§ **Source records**
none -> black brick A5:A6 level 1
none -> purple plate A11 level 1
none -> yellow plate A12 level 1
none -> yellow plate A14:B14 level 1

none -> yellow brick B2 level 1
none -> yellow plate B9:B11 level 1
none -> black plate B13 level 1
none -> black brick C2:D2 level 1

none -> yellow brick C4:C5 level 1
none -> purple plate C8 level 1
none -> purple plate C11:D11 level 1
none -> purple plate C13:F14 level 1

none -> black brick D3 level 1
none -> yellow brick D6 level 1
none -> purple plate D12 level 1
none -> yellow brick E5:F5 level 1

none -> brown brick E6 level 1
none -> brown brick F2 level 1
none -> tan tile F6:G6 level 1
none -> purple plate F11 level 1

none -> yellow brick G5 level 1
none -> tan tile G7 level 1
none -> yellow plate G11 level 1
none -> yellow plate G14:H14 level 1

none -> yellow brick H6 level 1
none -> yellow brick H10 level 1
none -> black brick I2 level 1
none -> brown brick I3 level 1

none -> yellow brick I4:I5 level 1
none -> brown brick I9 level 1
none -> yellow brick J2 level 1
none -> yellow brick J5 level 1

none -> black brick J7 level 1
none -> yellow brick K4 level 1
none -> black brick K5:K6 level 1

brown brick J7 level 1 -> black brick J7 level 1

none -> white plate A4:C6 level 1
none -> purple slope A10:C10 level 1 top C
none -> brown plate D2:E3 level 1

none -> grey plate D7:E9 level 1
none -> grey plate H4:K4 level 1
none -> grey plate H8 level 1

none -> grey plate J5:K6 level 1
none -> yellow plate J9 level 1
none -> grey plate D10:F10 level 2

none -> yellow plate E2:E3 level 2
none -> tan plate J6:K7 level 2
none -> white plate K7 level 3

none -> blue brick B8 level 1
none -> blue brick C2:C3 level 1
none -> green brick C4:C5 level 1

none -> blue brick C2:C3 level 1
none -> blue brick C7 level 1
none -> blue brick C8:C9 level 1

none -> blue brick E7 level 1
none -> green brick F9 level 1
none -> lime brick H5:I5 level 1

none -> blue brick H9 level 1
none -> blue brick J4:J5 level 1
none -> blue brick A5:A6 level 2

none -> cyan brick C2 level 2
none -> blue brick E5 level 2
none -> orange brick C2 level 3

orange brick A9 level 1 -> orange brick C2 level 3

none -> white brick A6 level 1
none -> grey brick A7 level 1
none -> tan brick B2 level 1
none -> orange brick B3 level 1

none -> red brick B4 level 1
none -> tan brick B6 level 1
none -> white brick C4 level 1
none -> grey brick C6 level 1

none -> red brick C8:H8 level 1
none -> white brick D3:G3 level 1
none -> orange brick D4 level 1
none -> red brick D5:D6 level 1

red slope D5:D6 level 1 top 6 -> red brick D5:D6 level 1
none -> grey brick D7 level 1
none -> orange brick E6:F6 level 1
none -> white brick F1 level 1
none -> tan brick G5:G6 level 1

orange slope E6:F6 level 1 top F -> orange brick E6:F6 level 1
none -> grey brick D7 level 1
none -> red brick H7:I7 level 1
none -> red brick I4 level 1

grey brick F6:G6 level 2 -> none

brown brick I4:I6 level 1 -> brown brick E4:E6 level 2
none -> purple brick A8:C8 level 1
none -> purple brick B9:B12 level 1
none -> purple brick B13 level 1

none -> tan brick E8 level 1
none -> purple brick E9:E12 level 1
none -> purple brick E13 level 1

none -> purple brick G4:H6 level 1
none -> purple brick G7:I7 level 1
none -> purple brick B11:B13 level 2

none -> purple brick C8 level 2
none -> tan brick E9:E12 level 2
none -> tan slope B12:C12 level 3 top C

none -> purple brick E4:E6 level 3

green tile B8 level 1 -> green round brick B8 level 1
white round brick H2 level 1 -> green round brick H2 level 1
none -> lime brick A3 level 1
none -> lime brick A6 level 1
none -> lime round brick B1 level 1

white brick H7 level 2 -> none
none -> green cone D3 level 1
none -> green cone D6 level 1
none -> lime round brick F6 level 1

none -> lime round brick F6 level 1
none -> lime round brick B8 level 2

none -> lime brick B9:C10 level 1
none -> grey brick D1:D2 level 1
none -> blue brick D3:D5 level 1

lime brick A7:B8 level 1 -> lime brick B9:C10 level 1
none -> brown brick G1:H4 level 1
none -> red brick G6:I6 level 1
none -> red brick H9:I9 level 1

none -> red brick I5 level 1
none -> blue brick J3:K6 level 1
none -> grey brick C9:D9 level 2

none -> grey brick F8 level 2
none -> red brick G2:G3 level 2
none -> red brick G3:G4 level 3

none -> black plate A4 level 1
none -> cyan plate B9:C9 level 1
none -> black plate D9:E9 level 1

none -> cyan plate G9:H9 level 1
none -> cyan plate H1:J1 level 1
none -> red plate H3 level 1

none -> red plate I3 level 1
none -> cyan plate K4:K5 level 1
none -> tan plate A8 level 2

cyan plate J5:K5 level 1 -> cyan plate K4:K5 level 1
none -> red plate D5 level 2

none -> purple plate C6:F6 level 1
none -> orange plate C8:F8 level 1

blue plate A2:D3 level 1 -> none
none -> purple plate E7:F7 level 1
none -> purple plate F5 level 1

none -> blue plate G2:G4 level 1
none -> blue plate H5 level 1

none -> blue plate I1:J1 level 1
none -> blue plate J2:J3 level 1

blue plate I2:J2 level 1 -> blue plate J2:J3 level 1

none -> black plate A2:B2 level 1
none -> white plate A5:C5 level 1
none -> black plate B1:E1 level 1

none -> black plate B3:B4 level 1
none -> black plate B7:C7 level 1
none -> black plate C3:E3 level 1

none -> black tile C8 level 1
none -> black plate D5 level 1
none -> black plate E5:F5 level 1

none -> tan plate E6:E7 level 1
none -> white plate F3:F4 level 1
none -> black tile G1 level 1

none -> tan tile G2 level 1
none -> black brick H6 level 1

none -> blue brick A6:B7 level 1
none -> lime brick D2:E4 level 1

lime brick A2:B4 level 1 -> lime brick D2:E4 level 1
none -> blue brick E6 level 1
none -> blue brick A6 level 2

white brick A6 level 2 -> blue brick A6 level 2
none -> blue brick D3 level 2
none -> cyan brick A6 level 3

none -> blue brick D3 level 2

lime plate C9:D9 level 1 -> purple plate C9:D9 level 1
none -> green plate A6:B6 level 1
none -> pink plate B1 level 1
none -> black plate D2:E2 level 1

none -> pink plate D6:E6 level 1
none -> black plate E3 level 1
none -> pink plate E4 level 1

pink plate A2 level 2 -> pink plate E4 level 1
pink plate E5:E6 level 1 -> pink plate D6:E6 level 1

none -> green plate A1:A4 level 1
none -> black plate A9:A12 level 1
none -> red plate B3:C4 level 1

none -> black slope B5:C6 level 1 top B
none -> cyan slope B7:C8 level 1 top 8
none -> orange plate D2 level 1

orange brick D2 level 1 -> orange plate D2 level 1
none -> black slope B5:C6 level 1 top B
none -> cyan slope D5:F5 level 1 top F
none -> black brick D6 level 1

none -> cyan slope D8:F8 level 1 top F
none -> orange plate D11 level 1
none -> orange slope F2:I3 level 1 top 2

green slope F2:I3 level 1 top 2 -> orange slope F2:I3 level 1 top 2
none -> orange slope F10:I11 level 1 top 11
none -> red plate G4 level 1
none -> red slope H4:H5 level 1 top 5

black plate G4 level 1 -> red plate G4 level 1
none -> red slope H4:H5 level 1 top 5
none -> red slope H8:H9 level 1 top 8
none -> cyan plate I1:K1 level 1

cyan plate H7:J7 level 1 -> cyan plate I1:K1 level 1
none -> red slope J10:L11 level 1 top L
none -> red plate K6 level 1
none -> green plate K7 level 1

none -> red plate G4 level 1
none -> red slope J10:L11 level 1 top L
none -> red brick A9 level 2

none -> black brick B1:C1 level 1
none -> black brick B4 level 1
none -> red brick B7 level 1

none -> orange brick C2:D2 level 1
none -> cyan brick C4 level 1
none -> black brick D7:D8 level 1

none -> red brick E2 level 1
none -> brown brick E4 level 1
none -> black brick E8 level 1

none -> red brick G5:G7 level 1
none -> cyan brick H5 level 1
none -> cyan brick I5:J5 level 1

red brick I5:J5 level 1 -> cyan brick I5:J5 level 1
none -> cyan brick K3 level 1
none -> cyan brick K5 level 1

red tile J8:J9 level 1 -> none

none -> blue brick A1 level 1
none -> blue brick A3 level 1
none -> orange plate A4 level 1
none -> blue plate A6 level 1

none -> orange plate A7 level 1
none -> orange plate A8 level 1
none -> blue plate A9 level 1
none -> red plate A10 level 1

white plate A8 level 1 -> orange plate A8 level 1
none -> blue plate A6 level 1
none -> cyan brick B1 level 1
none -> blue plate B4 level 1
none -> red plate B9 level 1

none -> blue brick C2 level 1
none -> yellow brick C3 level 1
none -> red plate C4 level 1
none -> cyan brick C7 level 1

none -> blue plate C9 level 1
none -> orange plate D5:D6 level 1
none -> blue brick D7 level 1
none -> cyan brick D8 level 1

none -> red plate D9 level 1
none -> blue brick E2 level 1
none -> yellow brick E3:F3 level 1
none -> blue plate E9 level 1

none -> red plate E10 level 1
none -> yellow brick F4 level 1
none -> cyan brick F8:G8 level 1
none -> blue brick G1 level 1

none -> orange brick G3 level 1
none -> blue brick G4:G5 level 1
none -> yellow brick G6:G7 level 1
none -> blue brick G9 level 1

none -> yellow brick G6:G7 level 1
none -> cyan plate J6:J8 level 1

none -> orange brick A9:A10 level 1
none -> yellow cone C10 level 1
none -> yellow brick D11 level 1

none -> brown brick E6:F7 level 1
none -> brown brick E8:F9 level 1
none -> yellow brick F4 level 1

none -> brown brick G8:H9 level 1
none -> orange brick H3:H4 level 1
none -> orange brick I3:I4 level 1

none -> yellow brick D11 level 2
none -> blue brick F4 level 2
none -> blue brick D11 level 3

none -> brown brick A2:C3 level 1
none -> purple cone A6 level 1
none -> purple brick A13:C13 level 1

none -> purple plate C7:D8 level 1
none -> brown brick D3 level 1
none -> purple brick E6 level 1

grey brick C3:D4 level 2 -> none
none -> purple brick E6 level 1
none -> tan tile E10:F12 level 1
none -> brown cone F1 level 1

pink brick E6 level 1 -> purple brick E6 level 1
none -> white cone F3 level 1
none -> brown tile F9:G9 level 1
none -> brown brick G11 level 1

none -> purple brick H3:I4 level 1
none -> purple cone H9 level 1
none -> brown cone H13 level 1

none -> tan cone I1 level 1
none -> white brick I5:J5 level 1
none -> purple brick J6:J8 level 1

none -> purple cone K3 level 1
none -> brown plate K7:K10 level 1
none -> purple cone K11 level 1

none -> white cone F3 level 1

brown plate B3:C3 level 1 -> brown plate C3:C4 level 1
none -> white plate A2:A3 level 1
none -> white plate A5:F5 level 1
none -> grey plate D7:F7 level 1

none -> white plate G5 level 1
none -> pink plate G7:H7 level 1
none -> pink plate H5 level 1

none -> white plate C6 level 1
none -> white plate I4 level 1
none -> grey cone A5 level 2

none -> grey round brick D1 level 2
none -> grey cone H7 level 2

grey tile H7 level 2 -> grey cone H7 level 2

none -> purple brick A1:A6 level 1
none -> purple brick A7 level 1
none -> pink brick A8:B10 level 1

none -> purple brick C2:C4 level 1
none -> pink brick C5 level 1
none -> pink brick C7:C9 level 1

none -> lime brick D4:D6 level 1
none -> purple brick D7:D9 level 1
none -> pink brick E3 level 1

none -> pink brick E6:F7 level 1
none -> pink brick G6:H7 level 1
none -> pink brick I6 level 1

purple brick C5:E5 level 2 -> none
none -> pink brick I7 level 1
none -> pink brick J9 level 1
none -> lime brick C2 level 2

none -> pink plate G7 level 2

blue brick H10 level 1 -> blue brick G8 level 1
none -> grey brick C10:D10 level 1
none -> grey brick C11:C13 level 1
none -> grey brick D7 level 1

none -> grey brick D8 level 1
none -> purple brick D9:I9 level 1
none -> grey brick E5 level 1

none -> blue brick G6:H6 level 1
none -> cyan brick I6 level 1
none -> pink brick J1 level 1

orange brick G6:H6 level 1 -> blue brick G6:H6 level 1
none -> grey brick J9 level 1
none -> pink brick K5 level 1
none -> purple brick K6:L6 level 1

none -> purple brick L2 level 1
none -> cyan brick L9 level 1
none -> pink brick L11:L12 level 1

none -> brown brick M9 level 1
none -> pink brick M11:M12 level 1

§ **Description of the task**
From the entries above, give again exactly the lines running from the line with "none -> pink brick E6:F7 level 1" to the line with "none -> purple brick K6:L6 level 1"; include both of those lines.

§ **Completed exercise**
none -> pink brick E6:F7 level 1
none -> pink brick G6:H7 level 1
none -> pink brick I6 level 1

purple brick C5:E5 level 2 -> none
none -> pink brick I7 level 1
none -> pink brick J9 level 1
none -> lime brick C2 level 2

none -> pink plate G7 level 2

blue brick H10 level 1 -> blue brick G8 level 1
none -> grey brick C10:D10 level 1
none -> grey brick C11:C13 level 1
none -> grey brick D7 level 1

none -> grey brick D8 level 1
none -> purple brick D9:I9 level 1
none -> grey brick E5 level 1

none -> blue brick G6:H6 level 1
none -> cyan brick I6 level 1
none -> pink brick J1 level 1

orange brick G6:H6 level 1 -> blue brick G6:H6 level 1
none -> grey brick J9 level 1
none -> pink brick K5 level 1
none -> purple brick K6:L6 level 1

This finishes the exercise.